> WHAT YOU SHOULD DO: Give the data again exactly as written, without any of its pictures.

##### SOURCE DATA #####

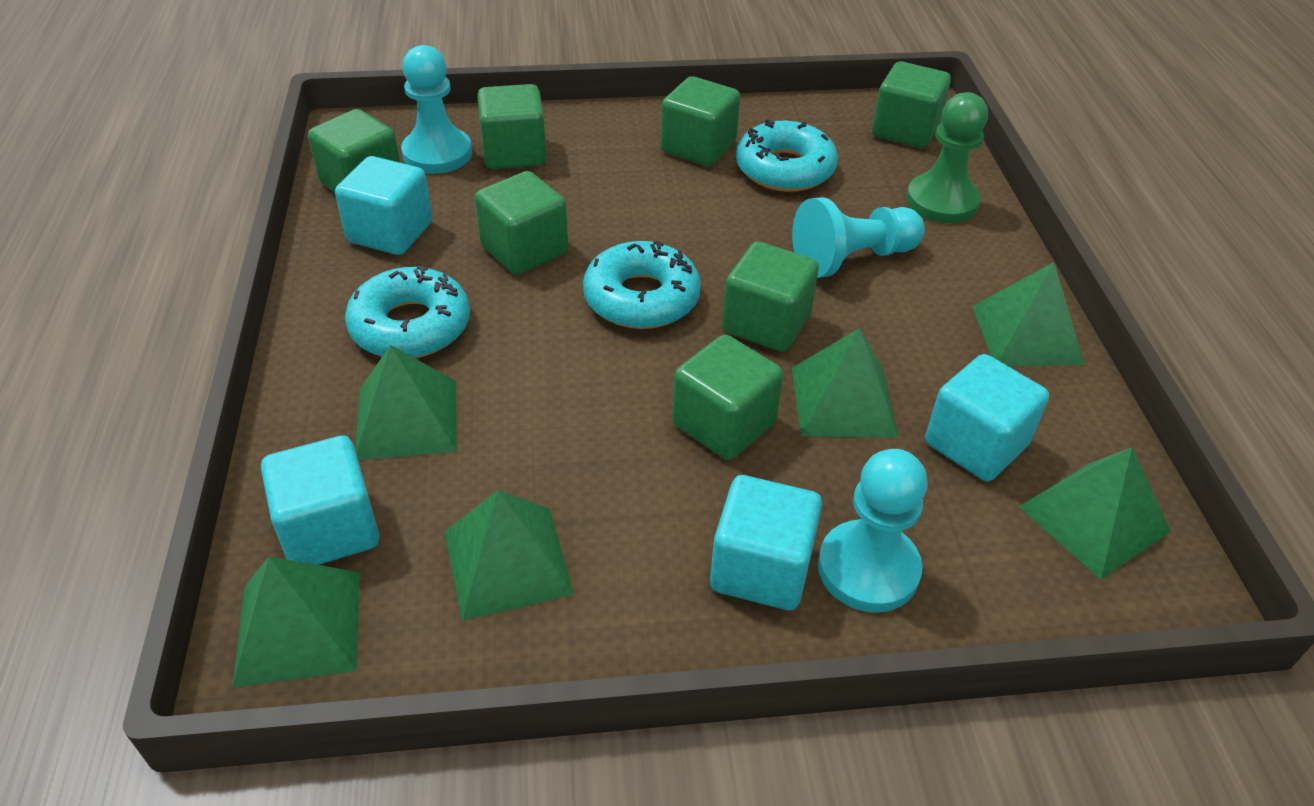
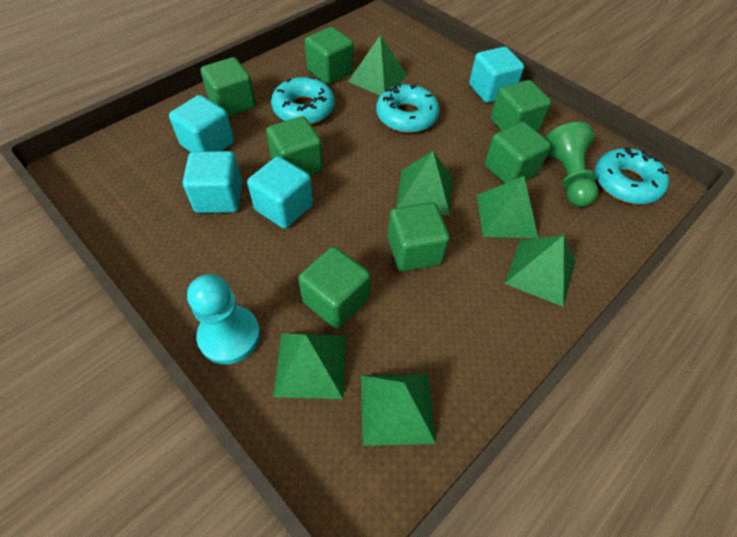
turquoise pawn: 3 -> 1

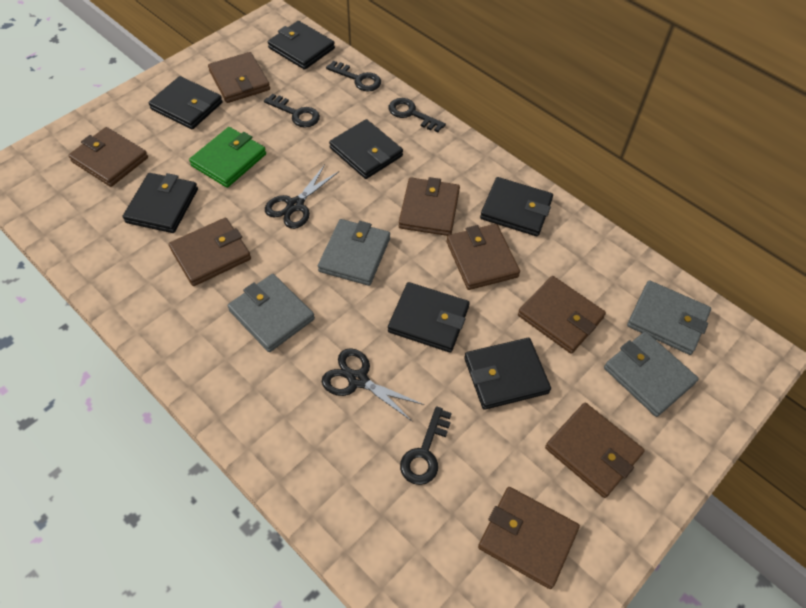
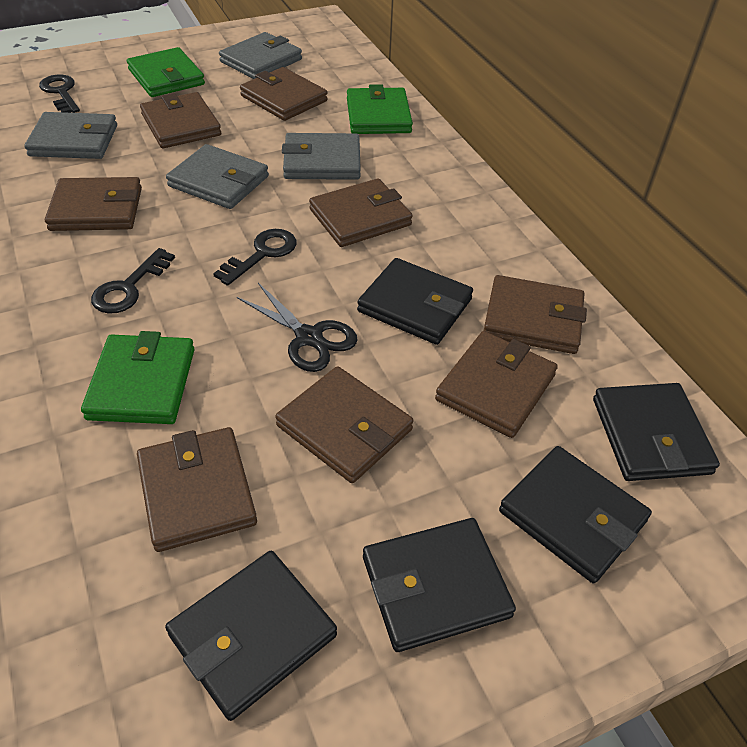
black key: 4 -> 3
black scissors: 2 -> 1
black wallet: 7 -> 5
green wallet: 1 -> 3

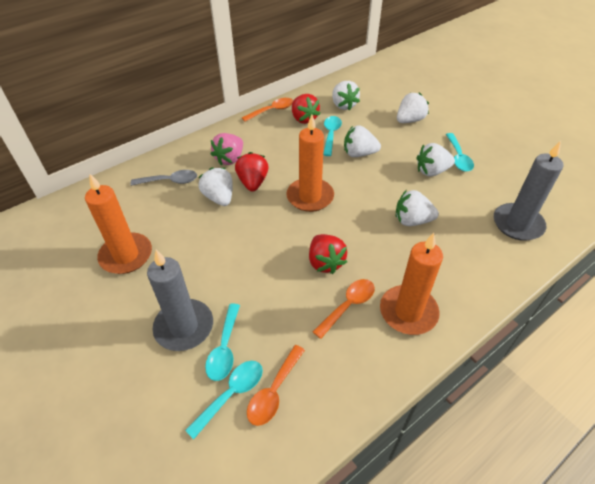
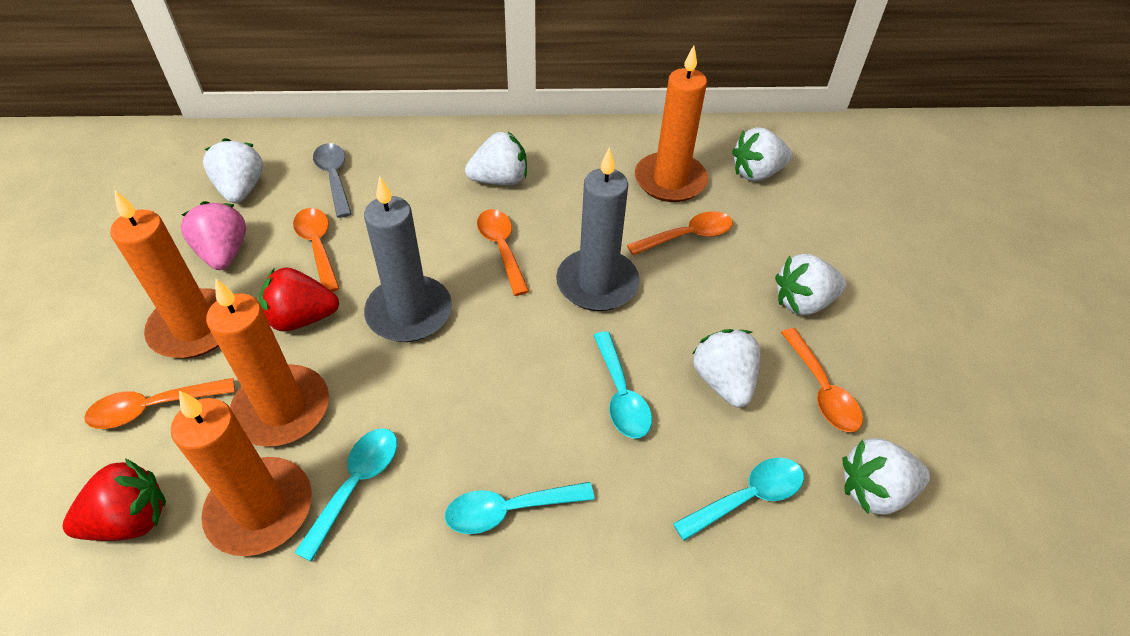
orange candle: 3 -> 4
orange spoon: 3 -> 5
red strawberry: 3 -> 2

#####

> RESULT OF THIS EXERCISE:
turquoise pawn: 3 -> 1

black key: 4 -> 3
black scissors: 2 -> 1
black wallet: 7 -> 5
green wallet: 1 -> 3

orange candle: 3 -> 4
orange spoon: 3 -> 5
red strawberry: 3 -> 2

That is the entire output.